## WHAT NEEDS TO BE DONE:
The result should be a word-for-word retyping of the entries below, free of pictures.

Version comparison data
- Opening Delimiter -

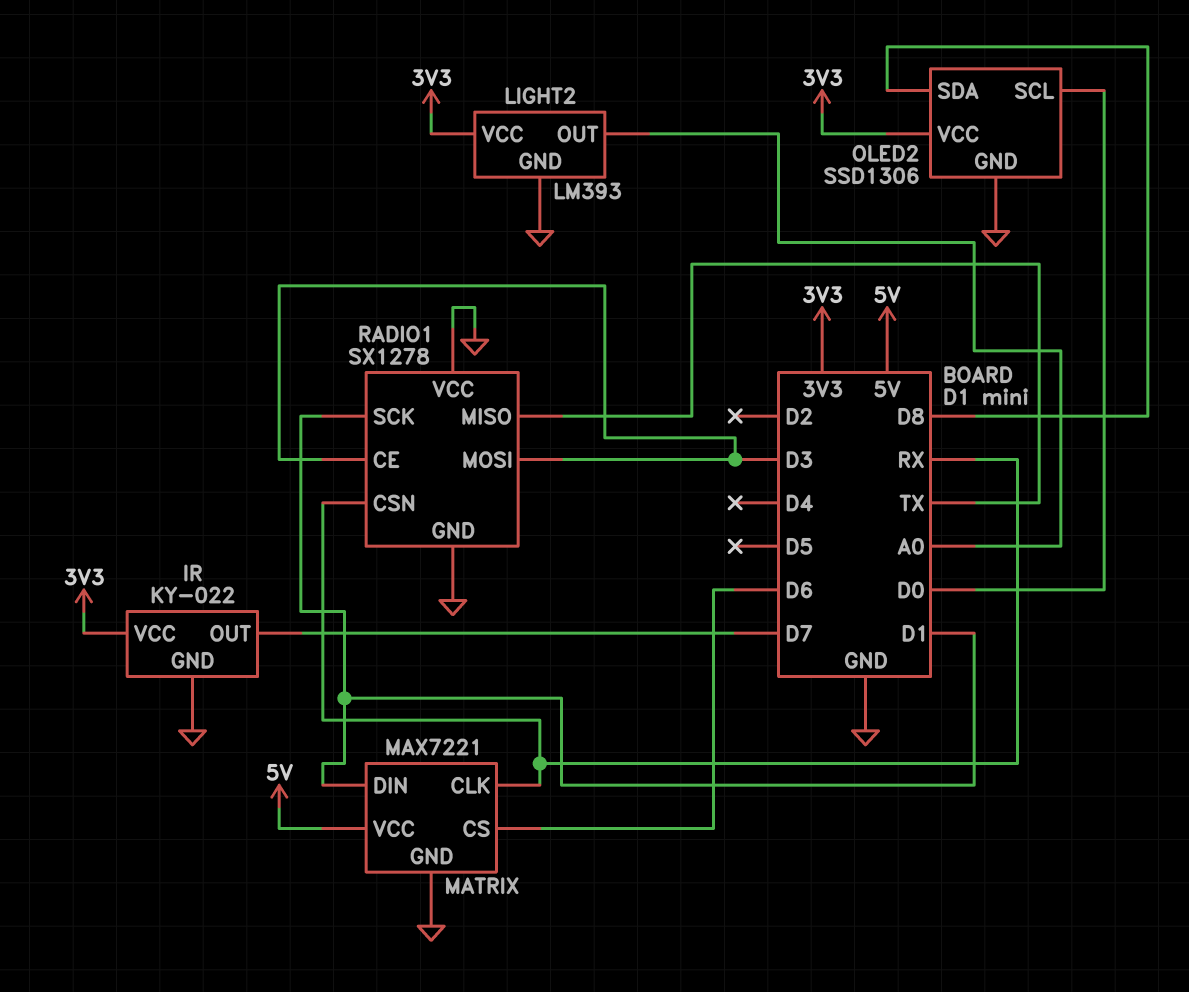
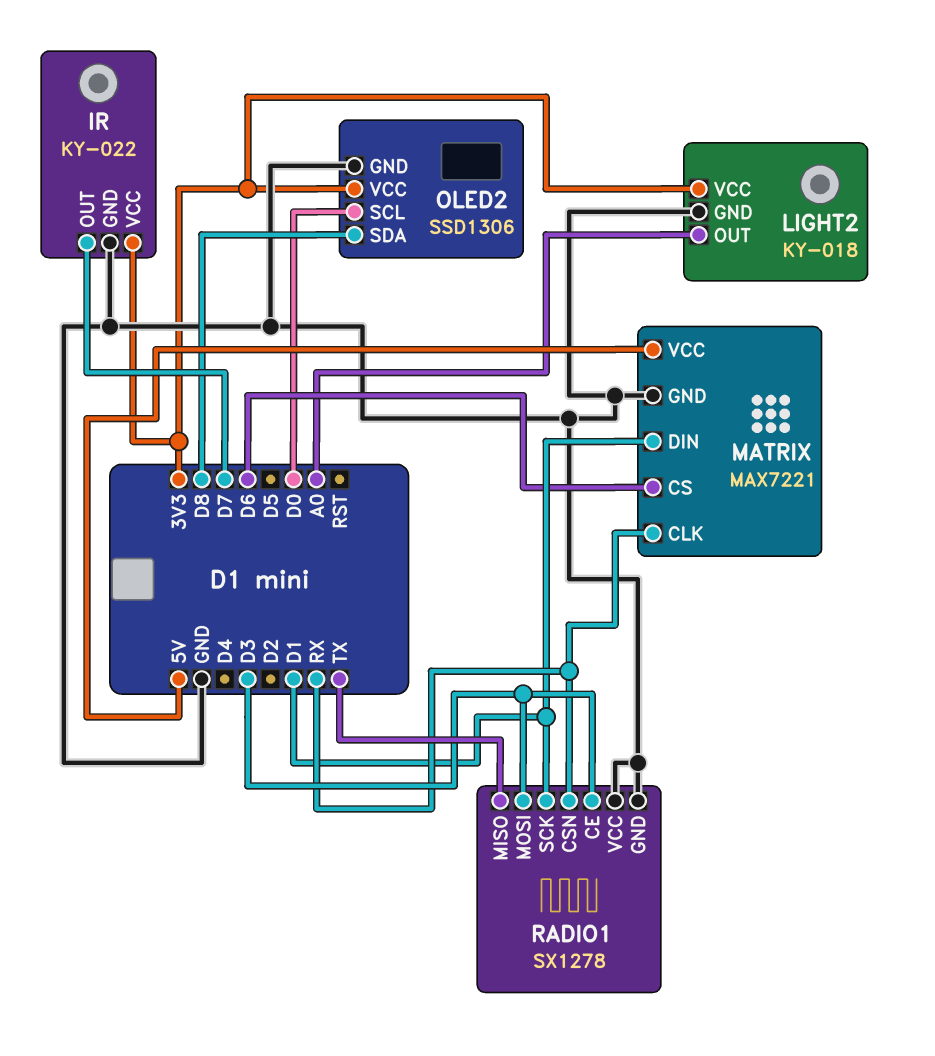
LIGHT2: LM393 -> KY-018

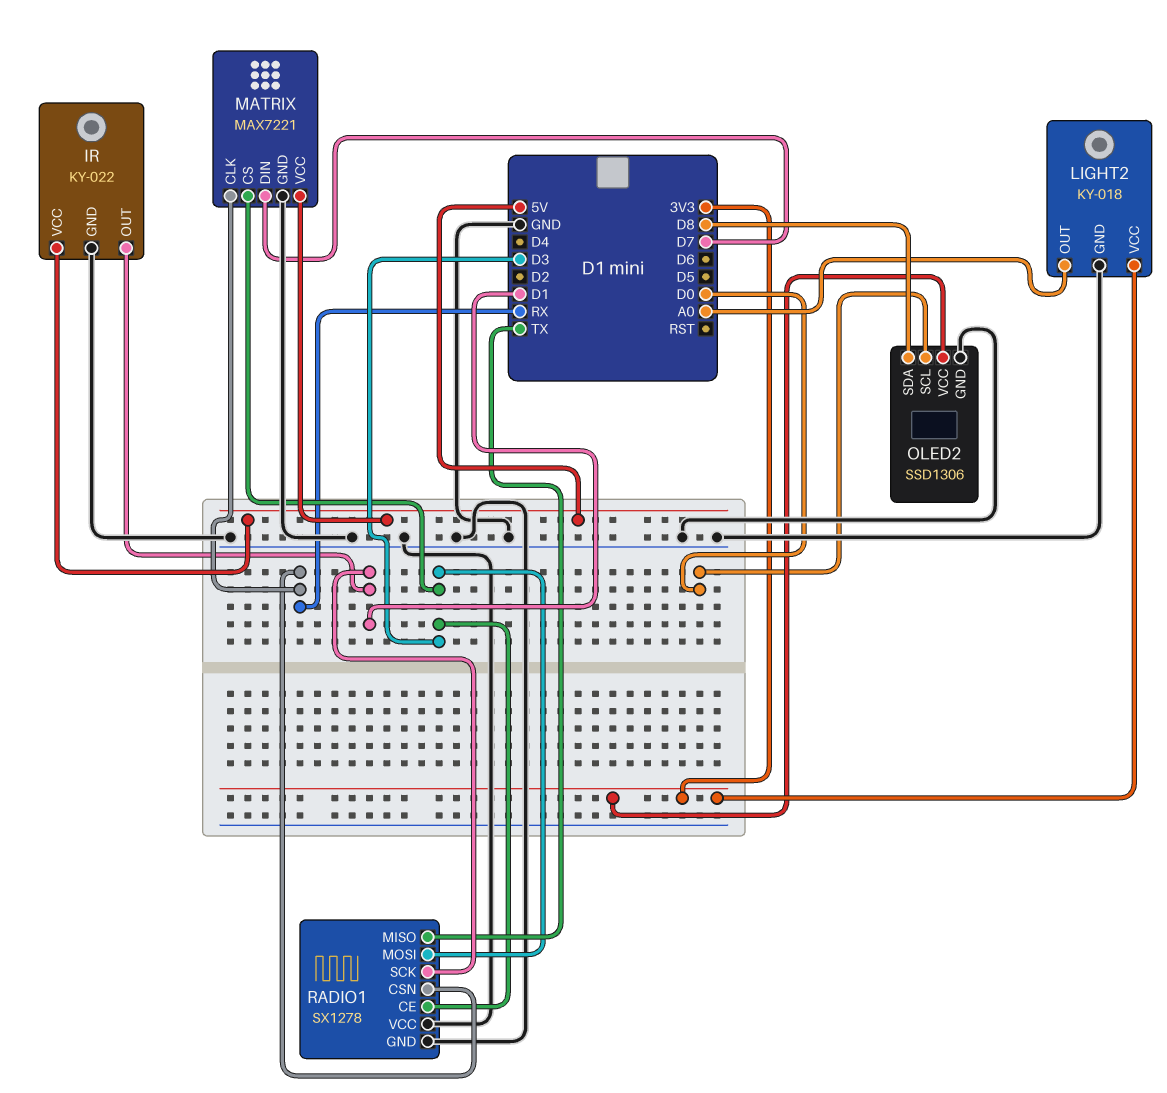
IR pin OUT: D7 -> D1
IR pin VCC: 3V3 -> 5V
MATRIX pin CS: D6 -> D3
MATRIX pin DIN: D1 -> D7

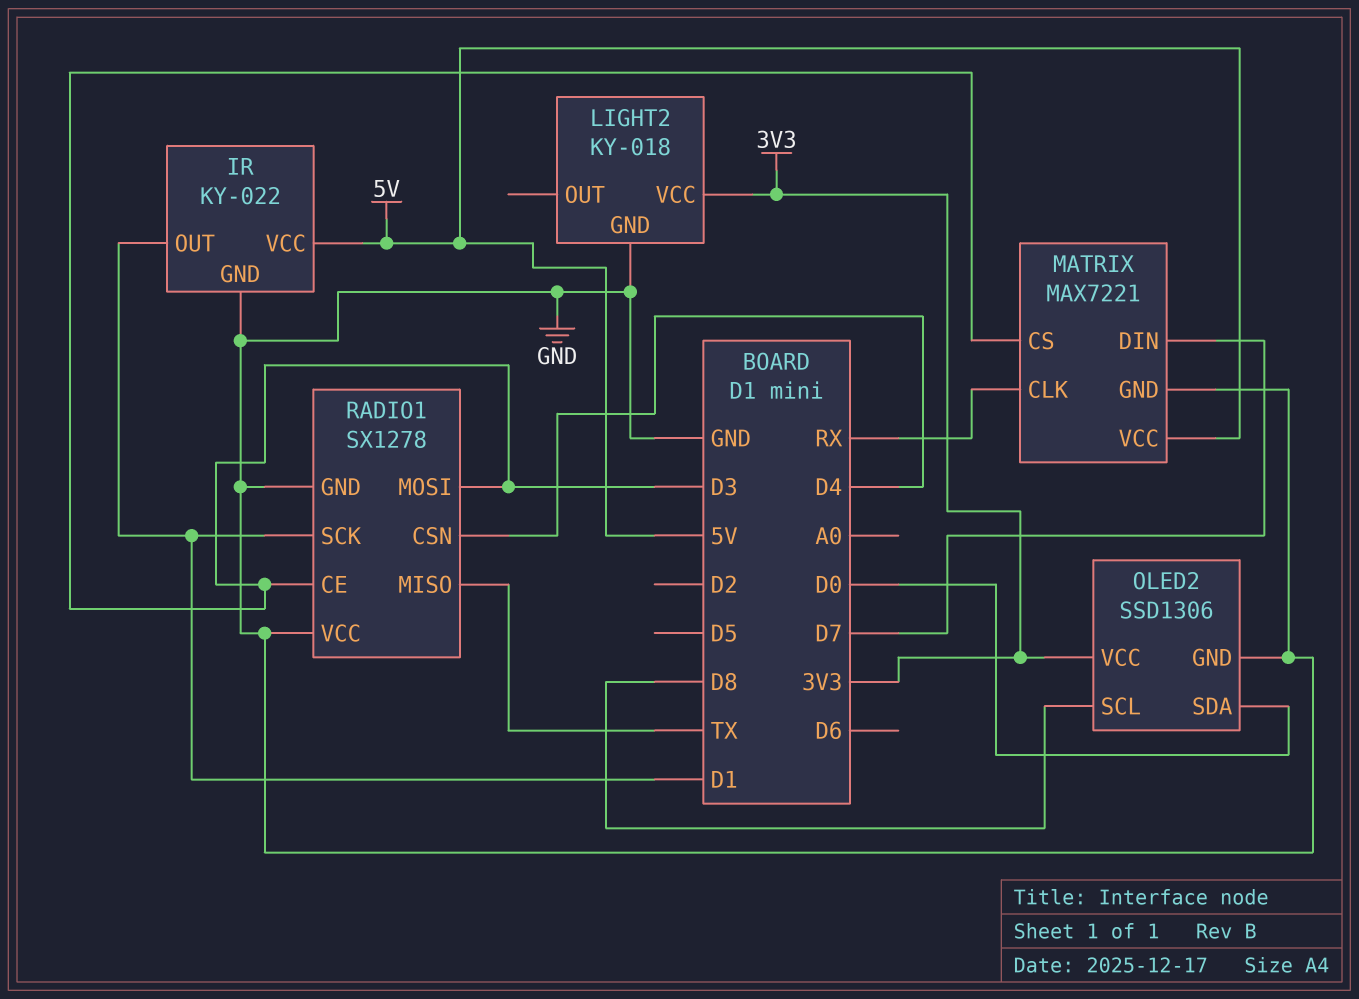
LIGHT2 pin OUT: A0 -> none
OLED2 pin SCL: D0 -> D8
OLED2 pin SDA: D8 -> D0
RADIO1 pin CSN: RX -> D4

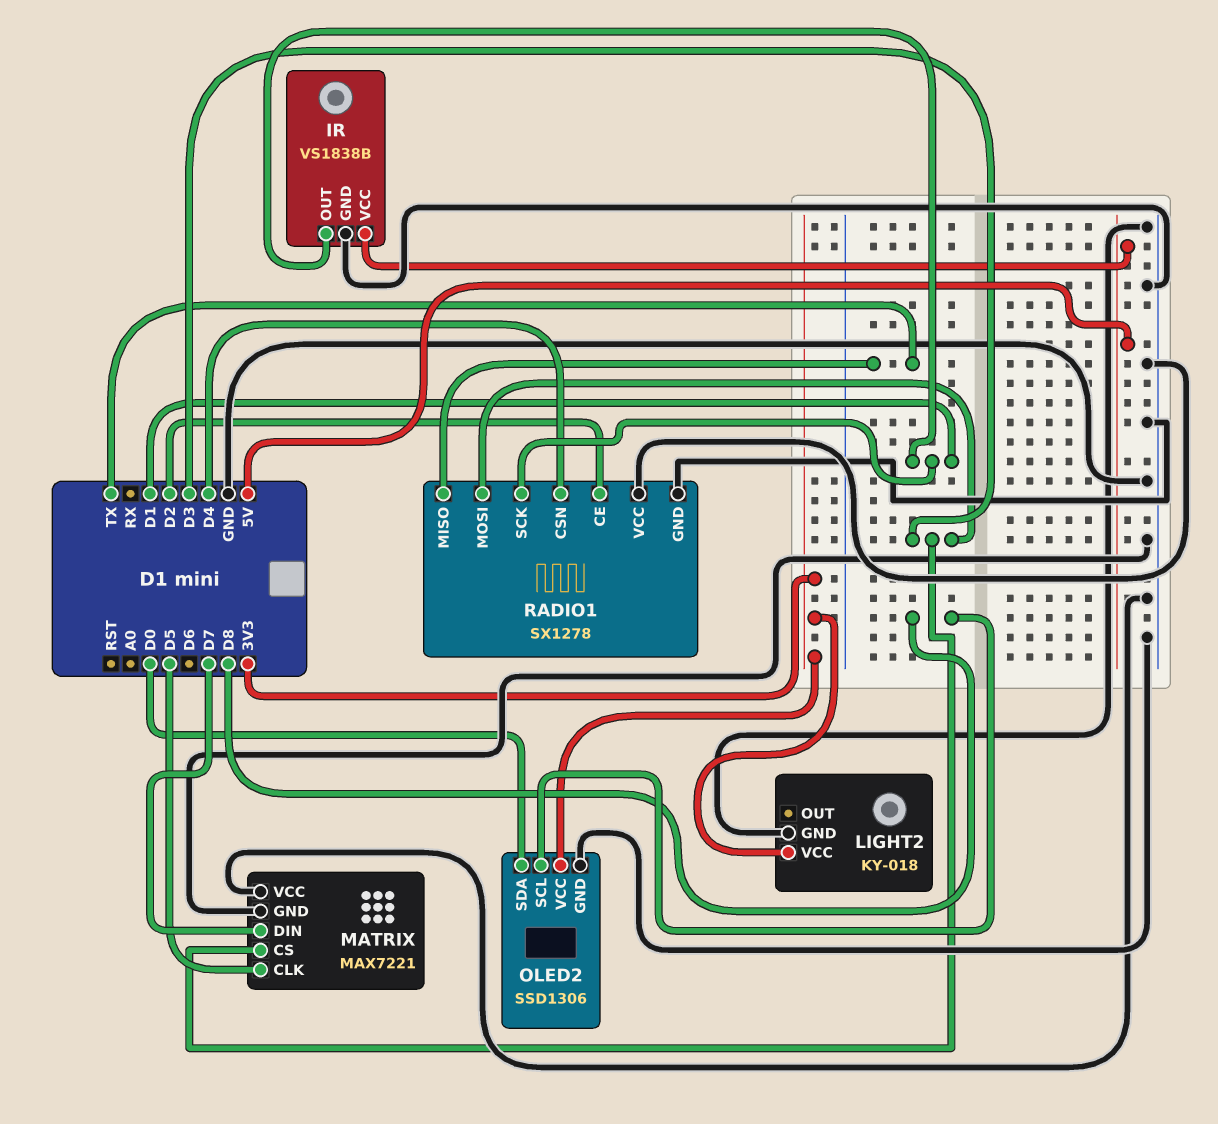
IR: KY-022 -> VS1838B
MATRIX pin CLK: RX -> D5
MATRIX pin VCC: 5V -> GND
RADIO1 pin CE: D3 -> D2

- Closing Delimiter -

## TASK SOLUTION:
LIGHT2: LM393 -> KY-018

IR pin OUT: D7 -> D1
IR pin VCC: 3V3 -> 5V
MATRIX pin CS: D6 -> D3
MATRIX pin DIN: D1 -> D7

LIGHT2 pin OUT: A0 -> none
OLED2 pin SCL: D0 -> D8
OLED2 pin SDA: D8 -> D0
RADIO1 pin CSN: RX -> D4

IR: KY-022 -> VS1838B
MATRIX pin CLK: RX -> D5
MATRIX pin VCC: 5V -> GND
RADIO1 pin CE: D3 -> D2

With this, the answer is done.